[Opening INFORMATION section]

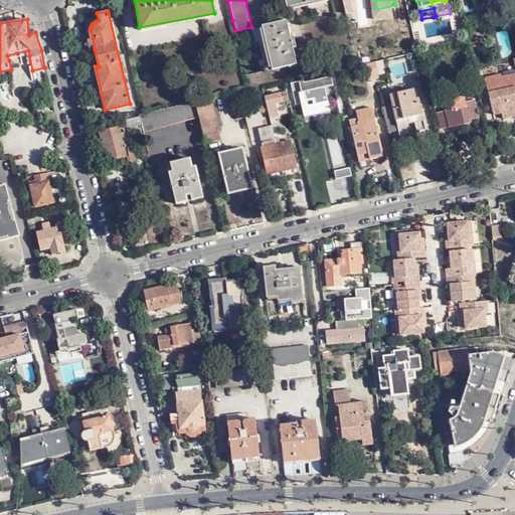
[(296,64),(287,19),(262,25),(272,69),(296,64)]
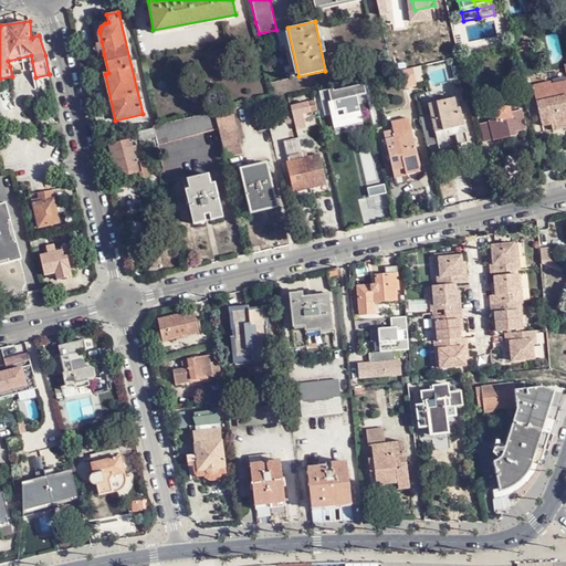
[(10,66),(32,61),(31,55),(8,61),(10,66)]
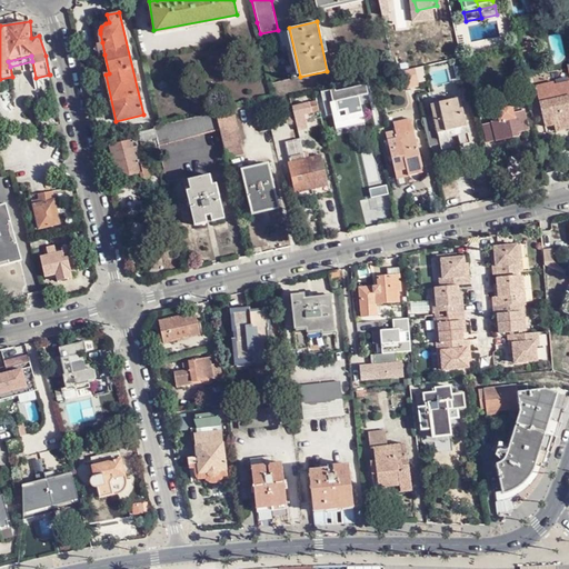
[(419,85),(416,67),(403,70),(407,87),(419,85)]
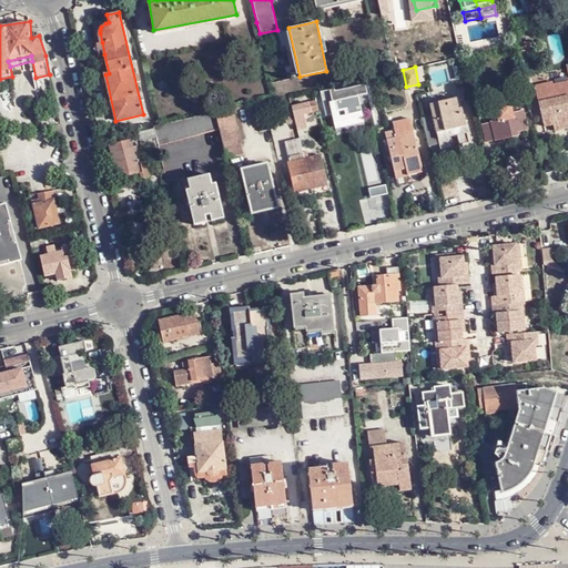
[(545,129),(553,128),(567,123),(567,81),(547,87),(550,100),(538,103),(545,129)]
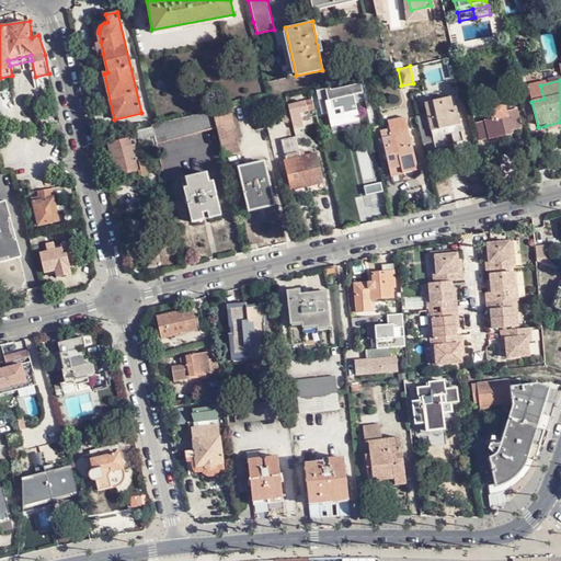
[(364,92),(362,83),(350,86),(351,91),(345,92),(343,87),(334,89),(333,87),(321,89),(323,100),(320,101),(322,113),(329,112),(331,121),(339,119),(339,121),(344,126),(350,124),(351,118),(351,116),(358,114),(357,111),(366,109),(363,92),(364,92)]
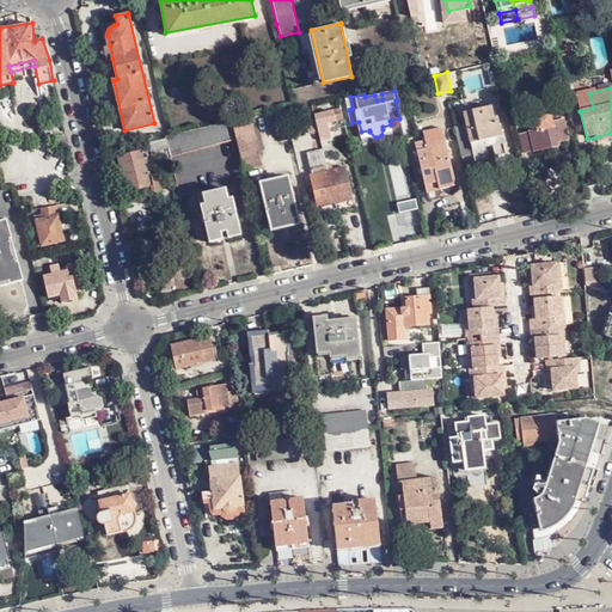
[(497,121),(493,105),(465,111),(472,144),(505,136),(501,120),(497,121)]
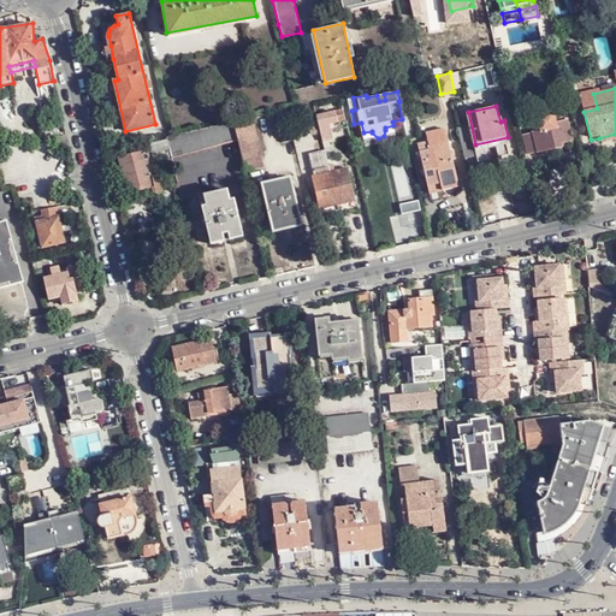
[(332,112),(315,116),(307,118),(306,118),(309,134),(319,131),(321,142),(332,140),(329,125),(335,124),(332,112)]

[Closing INFORMATION section]

• EXERCISE DIRECTIONS: Give the lines of the entries above exactly as they appear, leaving out each picture.

• TASK OUTPUT:
[(296,64),(287,19),(262,25),(272,69),(296,64)]
[(10,66),(32,61),(31,55),(8,61),(10,66)]
[(419,85),(416,67),(403,70),(407,87),(419,85)]
[(545,129),(553,128),(567,123),(567,81),(547,87),(550,100),(538,103),(545,129)]
[(364,92),(362,83),(350,86),(351,91),(345,92),(343,87),(334,89),(333,87),(321,89),(323,100),(320,101),(322,113),(329,112),(331,121),(339,119),(339,121),(344,126),(350,124),(351,118),(351,116),(358,114),(357,111),(366,109),(363,92),(364,92)]
[(497,121),(493,105),(465,111),(472,144),(505,136),(501,120),(497,121)]
[(332,112),(315,116),(307,118),(306,118),(309,134),(319,131),(321,142),(332,140),(329,125),(335,124),(332,112)]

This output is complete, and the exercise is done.